#### [Task brief]
Scan the records for the string "banana"; copy each line where it occurs.

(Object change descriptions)
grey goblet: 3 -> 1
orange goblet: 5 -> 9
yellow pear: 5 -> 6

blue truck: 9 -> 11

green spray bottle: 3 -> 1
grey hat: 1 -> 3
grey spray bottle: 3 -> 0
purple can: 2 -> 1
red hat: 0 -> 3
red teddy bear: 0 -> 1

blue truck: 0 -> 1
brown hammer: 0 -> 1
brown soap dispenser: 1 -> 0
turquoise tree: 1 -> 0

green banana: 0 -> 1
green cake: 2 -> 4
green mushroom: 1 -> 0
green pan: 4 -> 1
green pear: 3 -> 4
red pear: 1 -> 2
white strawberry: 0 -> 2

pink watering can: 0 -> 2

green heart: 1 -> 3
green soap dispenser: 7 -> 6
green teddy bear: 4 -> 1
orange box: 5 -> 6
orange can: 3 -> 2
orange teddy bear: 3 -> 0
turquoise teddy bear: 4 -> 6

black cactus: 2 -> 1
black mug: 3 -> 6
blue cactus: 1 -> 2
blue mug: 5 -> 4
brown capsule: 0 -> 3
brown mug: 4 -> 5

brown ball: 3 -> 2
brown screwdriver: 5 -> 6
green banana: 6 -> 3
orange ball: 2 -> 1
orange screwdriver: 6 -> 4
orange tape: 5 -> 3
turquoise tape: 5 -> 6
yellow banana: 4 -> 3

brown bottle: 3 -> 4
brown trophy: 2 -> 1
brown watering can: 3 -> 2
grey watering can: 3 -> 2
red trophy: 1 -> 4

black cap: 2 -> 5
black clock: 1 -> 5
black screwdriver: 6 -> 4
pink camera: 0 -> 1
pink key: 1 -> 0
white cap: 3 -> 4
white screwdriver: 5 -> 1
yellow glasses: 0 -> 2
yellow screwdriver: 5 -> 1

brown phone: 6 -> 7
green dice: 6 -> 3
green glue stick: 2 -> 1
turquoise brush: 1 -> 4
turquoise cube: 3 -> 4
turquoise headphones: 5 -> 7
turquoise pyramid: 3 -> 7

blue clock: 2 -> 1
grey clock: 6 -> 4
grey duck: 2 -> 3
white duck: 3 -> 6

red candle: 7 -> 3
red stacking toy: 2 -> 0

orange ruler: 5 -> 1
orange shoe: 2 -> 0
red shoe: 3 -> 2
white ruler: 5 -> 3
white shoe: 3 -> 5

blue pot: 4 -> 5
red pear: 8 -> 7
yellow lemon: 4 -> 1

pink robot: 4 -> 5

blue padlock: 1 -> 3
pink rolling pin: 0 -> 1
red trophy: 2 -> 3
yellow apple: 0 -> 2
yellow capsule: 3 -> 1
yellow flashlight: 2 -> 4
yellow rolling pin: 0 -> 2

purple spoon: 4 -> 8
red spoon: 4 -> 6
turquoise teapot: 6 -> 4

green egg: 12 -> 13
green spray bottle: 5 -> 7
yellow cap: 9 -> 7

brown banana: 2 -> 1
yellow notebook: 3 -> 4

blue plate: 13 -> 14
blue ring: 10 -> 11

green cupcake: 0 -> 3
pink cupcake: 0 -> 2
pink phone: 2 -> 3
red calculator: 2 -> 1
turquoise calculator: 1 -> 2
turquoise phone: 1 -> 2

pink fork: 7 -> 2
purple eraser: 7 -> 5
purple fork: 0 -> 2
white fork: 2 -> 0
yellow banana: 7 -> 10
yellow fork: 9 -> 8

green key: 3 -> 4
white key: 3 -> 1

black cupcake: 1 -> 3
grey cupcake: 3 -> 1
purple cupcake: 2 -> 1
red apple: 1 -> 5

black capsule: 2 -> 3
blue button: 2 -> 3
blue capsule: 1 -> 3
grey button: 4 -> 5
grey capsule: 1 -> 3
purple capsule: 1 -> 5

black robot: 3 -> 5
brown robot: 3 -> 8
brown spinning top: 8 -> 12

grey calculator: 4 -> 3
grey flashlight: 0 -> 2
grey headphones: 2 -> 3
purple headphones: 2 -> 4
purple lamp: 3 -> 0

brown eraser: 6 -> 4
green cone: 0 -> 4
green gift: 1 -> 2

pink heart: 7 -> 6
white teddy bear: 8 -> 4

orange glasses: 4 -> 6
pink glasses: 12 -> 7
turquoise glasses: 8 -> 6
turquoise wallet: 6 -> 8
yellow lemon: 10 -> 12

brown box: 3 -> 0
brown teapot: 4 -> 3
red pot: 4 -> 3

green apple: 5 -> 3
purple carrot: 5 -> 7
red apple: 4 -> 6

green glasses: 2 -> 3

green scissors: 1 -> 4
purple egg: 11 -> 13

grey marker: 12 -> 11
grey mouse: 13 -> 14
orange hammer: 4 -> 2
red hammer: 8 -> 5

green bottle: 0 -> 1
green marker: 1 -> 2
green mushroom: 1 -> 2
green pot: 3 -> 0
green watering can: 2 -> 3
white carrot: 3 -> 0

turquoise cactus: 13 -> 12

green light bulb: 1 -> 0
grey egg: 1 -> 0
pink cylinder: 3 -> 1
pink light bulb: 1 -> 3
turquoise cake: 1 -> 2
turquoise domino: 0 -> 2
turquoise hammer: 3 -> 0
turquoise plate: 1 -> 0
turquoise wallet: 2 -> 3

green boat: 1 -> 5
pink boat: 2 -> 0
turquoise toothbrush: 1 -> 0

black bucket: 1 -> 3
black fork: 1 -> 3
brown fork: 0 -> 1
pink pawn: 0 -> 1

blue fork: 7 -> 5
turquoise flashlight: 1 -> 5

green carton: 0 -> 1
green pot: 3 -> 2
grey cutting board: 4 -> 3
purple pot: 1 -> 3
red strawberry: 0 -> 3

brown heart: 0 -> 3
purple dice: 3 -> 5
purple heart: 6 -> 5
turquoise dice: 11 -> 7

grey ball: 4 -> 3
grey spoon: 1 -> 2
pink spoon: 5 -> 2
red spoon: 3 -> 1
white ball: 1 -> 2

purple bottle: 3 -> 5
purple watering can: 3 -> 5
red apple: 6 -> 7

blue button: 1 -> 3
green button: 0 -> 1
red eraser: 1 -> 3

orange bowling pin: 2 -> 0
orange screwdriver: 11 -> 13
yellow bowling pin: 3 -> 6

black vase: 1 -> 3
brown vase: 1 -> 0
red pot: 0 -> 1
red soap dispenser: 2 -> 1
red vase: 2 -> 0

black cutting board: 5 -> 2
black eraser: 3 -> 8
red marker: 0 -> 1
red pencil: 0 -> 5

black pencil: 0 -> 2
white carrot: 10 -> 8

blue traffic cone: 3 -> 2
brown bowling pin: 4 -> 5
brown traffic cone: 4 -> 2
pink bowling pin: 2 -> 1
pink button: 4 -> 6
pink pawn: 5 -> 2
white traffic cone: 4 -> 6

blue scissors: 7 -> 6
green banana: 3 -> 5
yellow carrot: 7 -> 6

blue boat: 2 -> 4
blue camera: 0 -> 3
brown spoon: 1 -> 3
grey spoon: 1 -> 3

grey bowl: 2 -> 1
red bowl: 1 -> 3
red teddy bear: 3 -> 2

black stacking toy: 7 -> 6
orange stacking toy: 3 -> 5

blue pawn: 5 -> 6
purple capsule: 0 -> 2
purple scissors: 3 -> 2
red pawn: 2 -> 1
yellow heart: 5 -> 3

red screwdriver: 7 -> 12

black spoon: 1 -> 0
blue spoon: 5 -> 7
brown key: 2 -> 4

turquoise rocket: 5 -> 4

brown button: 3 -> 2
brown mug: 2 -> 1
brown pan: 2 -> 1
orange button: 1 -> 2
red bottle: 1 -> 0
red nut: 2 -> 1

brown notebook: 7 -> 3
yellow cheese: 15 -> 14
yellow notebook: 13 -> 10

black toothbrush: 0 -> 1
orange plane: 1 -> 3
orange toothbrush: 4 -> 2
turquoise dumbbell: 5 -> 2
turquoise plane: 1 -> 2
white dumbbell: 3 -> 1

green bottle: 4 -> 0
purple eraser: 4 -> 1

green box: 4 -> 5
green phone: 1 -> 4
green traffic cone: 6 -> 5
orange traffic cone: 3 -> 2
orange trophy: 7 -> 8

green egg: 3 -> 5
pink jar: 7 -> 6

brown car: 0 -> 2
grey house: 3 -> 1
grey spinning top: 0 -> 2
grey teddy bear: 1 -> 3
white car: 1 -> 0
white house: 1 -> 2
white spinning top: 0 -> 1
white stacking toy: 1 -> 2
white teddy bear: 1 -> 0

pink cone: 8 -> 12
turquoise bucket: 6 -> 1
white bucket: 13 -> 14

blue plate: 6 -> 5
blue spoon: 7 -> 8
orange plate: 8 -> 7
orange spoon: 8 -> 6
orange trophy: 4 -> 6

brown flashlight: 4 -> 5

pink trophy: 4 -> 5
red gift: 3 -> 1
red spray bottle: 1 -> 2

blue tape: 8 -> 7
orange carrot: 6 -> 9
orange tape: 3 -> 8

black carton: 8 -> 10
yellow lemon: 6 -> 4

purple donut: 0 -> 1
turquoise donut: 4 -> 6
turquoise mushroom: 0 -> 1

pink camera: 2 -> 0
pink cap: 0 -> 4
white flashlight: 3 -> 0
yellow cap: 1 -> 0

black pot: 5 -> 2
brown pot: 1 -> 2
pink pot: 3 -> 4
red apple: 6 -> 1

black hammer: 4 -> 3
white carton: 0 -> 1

#### [Task solution]
green banana: 0 -> 1
green banana: 6 -> 3
yellow banana: 4 -> 3
brown banana: 2 -> 1
yellow banana: 7 -> 10
green banana: 3 -> 5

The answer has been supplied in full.